### Items from a data source
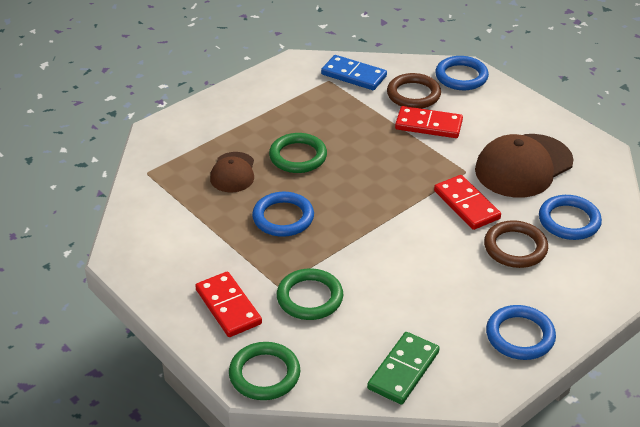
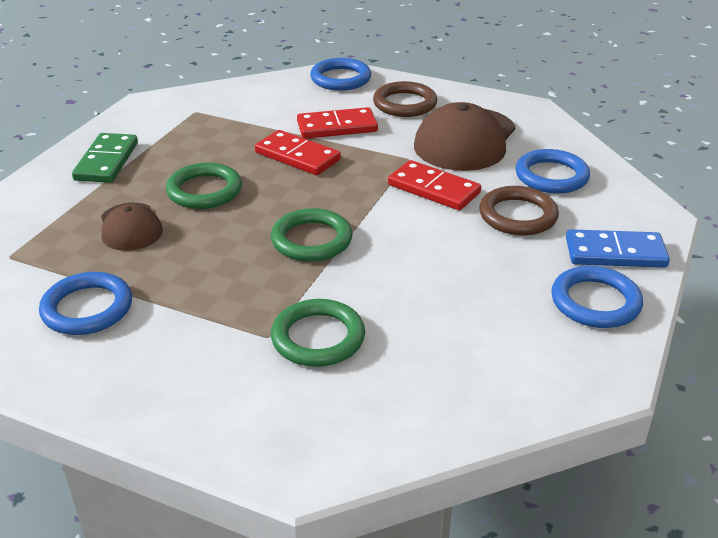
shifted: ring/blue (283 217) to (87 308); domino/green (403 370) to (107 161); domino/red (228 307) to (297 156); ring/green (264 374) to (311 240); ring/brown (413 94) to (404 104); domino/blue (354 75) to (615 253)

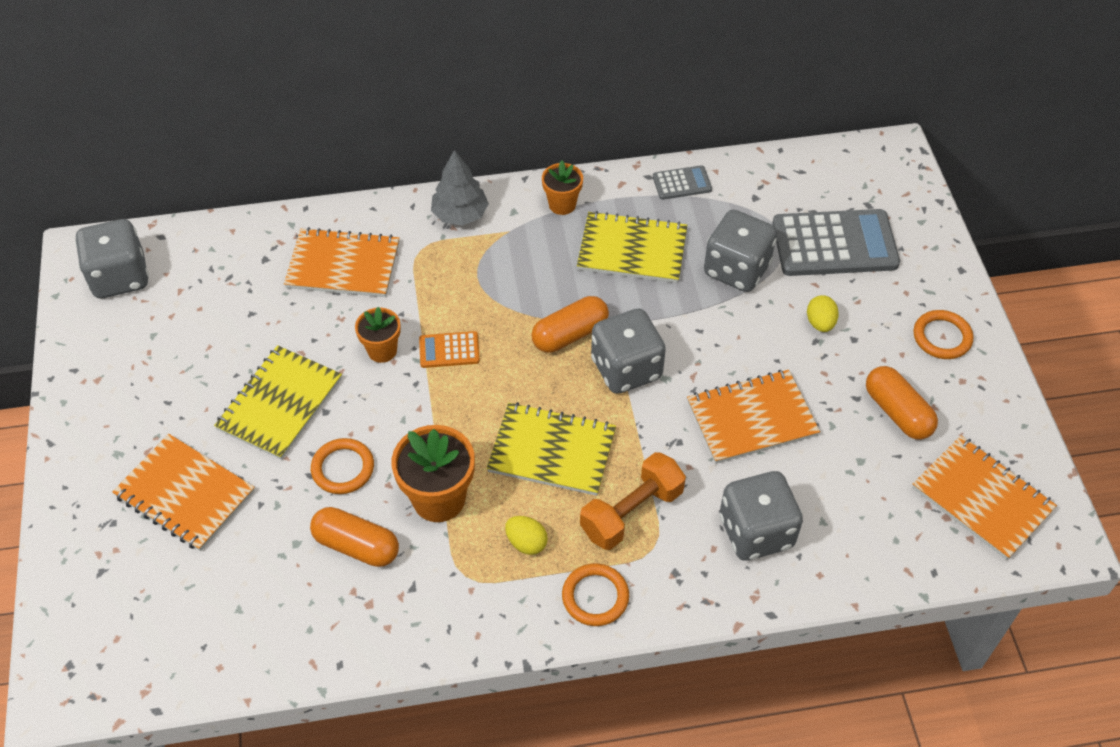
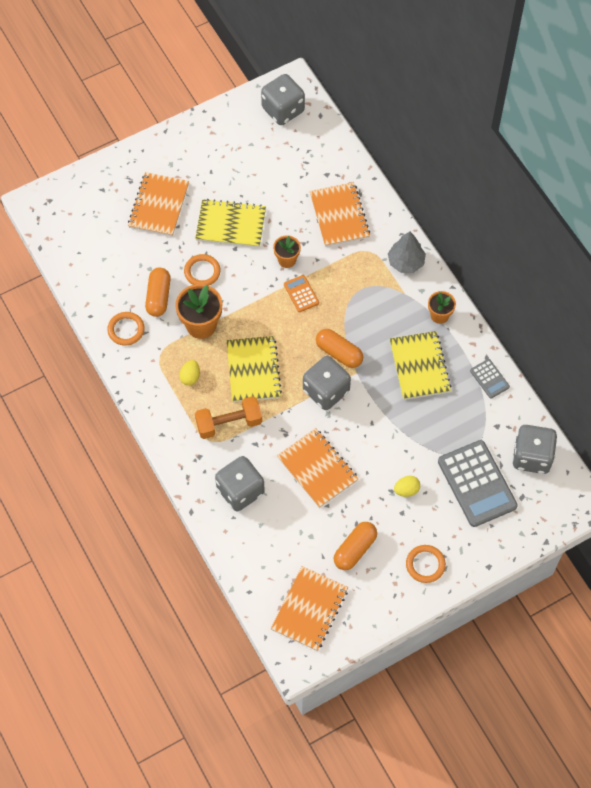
shifted: ring/orange (595 597) to (126 330); dice/grey (736 269) to (531 457)
rotated: dumbbell/orange (631 512) = (229 423) 45 degrees counterclockwise

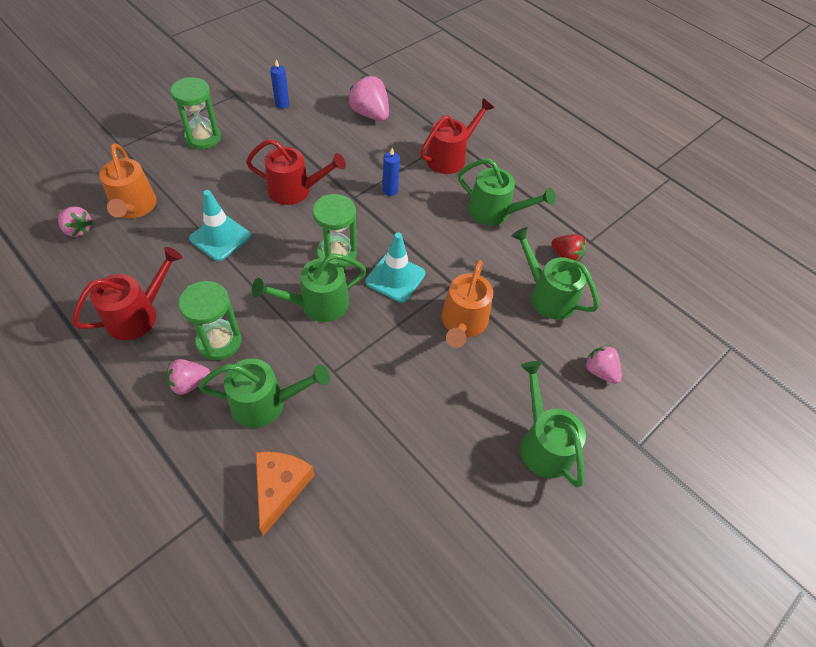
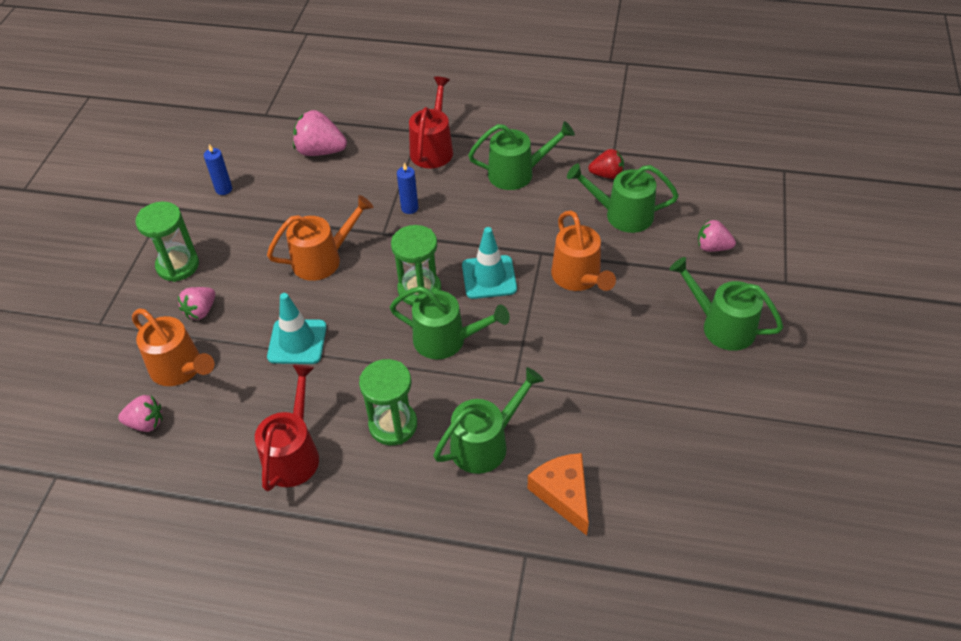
shifted: strawberry/pink (189 383) to (201 311)
repainted: watering can/red (295 190) to watering can/orange (322 259)
rotated: watering can/green (318 304) = (446 340) 105 degrees counterclockwise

### What is required
Each line above should be written out again unchanged; no images are to be carried over.

### Solution to the exercise
shifted: ring/blue (283 217) to (87 308); domino/green (403 370) to (107 161); domino/red (228 307) to (297 156); ring/green (264 374) to (311 240); ring/brown (413 94) to (404 104); domino/blue (354 75) to (615 253)

shifted: ring/orange (595 597) to (126 330); dice/grey (736 269) to (531 457)
rotated: dumbbell/orange (631 512) = (229 423) 45 degrees counterclockwise

shifted: strawberry/pink (189 383) to (201 311)
repainted: watering can/red (295 190) to watering can/orange (322 259)
rotated: watering can/green (318 304) = (446 340) 105 degrees counterclockwise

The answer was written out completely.